*** Block opens ***

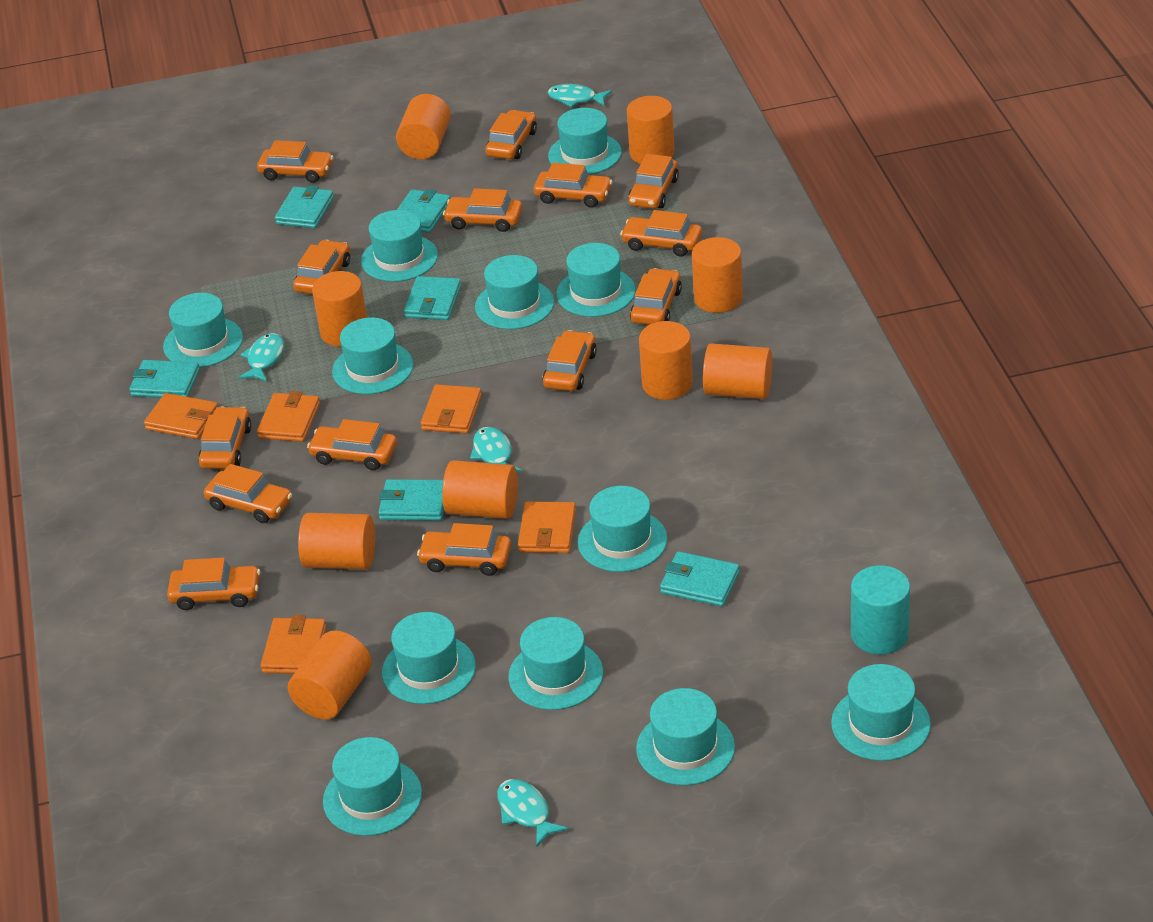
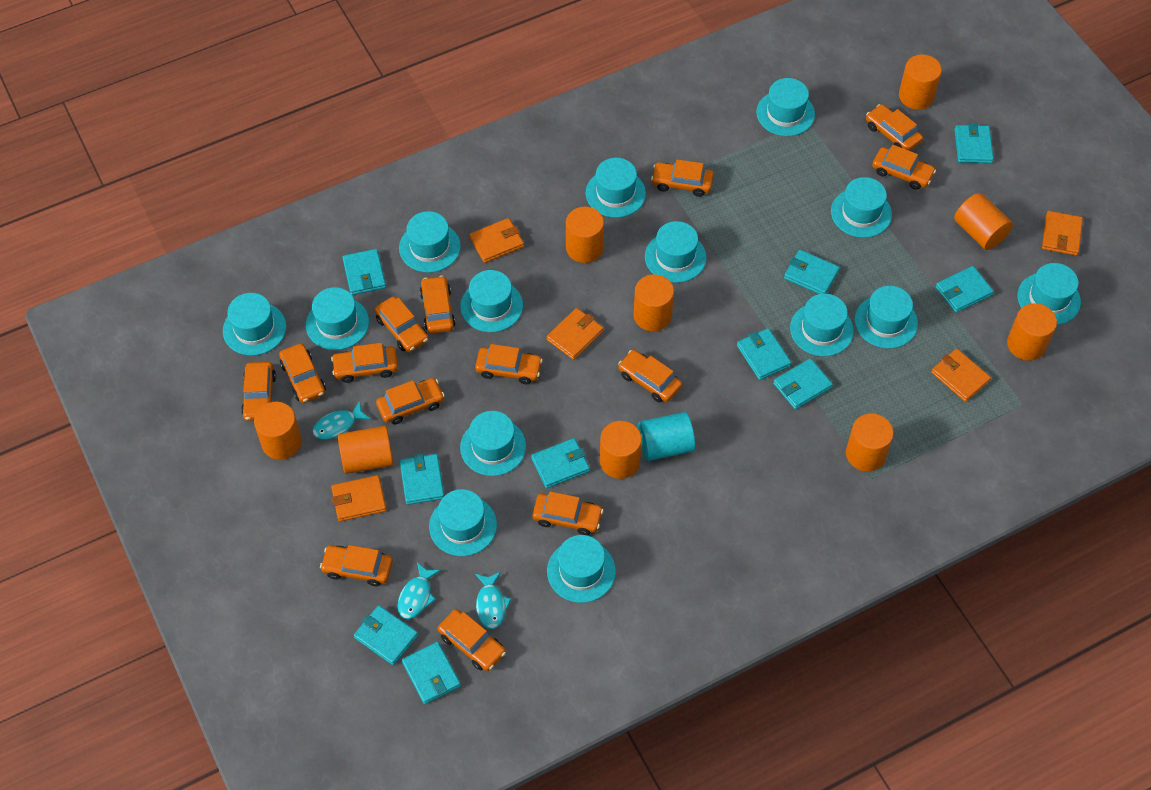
turquoise fish: [238,333,284,382] [470,427,522,472] [497,779,568,847] [548,84,612,107] = 4 -> [312,401,371,439] [397,562,441,619] [475,572,511,629] = 3
turquoise hat: [163,293,243,367] [323,737,422,836] [332,317,414,394] [361,210,438,282] [382,612,476,704] [475,255,554,329] [508,617,603,710] [548,108,622,175] [556,243,636,317] [578,486,668,572] [636,688,735,786] [831,664,931,761] = 12 -> [223,293,286,356] [306,287,369,350] [399,211,461,273] [429,489,497,556] [460,270,523,332] [460,411,526,476] [547,535,616,603] [586,158,646,218] [645,221,706,283] [756,78,815,136] [790,294,854,356] [831,177,892,238] [854,286,918,348] [1018,263,1081,325] = 14
turquoise wallet: [129,360,200,398] [275,185,334,228] [378,479,444,521] [397,189,450,233] [404,276,461,320] [660,551,740,607] = 6 -> [342,249,386,295] [354,605,418,665] [400,454,444,505] [402,642,461,704] [531,438,590,488] [737,328,791,380] [773,358,833,409] [784,250,840,294] [936,266,994,313] [954,123,994,163] = 10

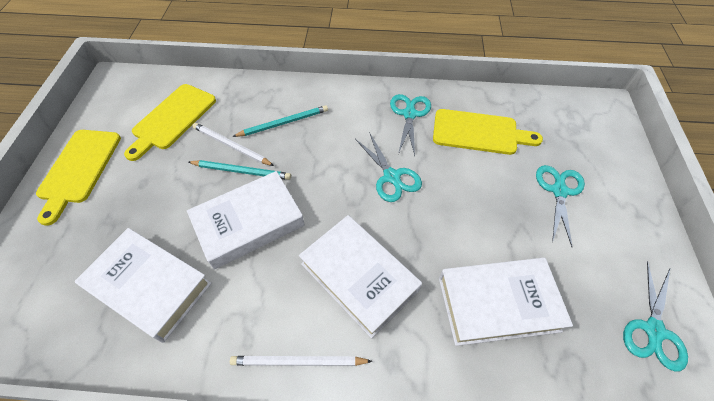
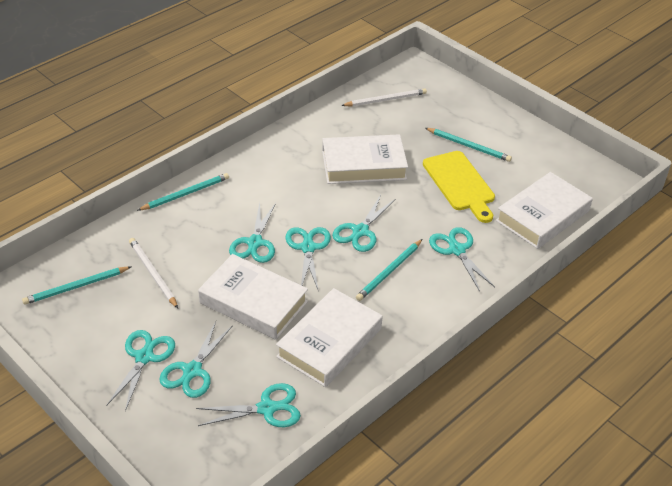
turquoise pencil: [189,160,291,180] [232,105,328,137] = 2 -> [22,266,132,305] [137,173,229,211] [356,239,423,301] [425,128,512,162] = 4
turquoise scissors: [355,132,422,202] [390,94,431,156] [536,165,585,247] [623,261,688,372] = 4 -> [106,330,175,411] [159,321,233,398] [196,383,301,427] [229,202,276,263] [285,227,331,289] [332,195,396,252] [429,227,495,291] = 7
yellow cutting board: [36,130,121,226] [124,84,216,161] [433,109,543,155] = 3 -> [423,151,495,223] = 1

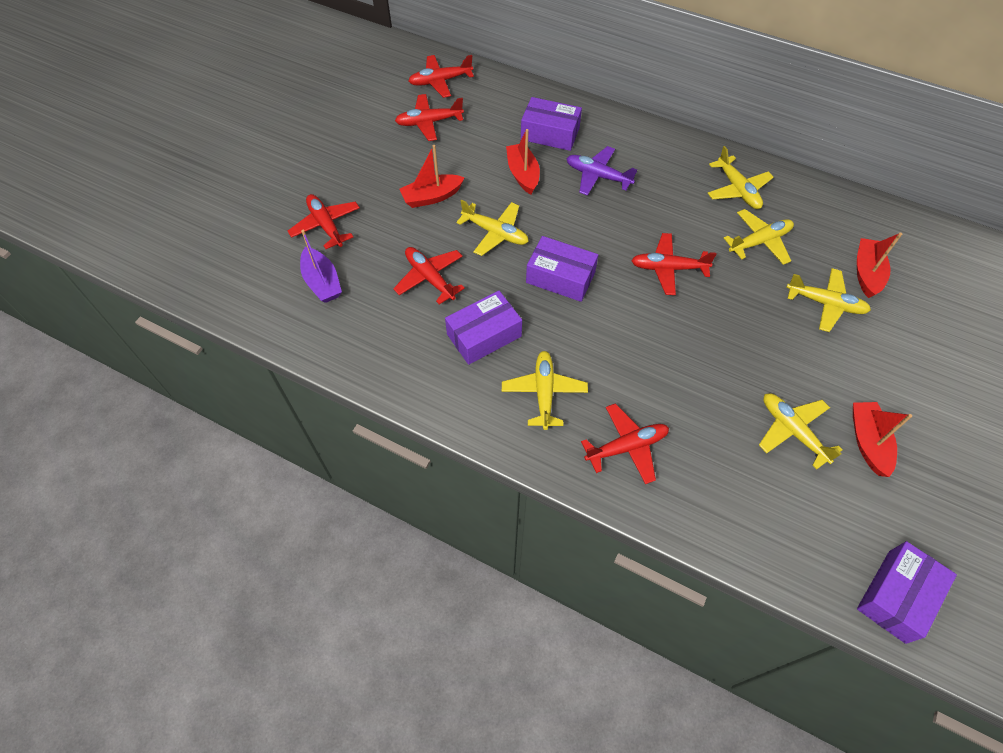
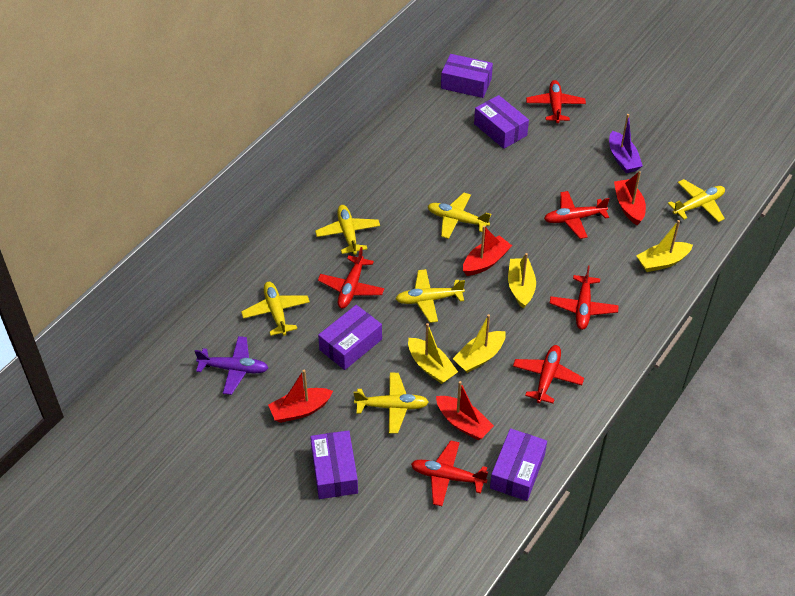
purple box: [445,290,522,365] [521,97,582,151] [526,236,598,302] [857,541,957,644] = 4 -> [310,430,358,499] [318,305,382,370] [441,54,493,98] [474,95,529,149] [490,428,547,501] = 5
yellow boat: none = 0 -> [408,323,458,384] [453,314,506,373] [508,253,536,309] [636,220,693,272] = 4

*** Block closes ***

## WORK INSTRUCTION
Repeat only the lines from the line with "yellow cutting board: [36,130,121,226]" to the end of the entries, including both the first and the last line, and drop every picture.

## ANSWER SECTION
yellow cutting board: [36,130,121,226] [124,84,216,161] [433,109,543,155] = 3 -> [423,151,495,223] = 1

purple box: [445,290,522,365] [521,97,582,151] [526,236,598,302] [857,541,957,644] = 4 -> [310,430,358,499] [318,305,382,370] [441,54,493,98] [474,95,529,149] [490,428,547,501] = 5
yellow boat: none = 0 -> [408,323,458,384] [453,314,506,373] [508,253,536,309] [636,220,693,272] = 4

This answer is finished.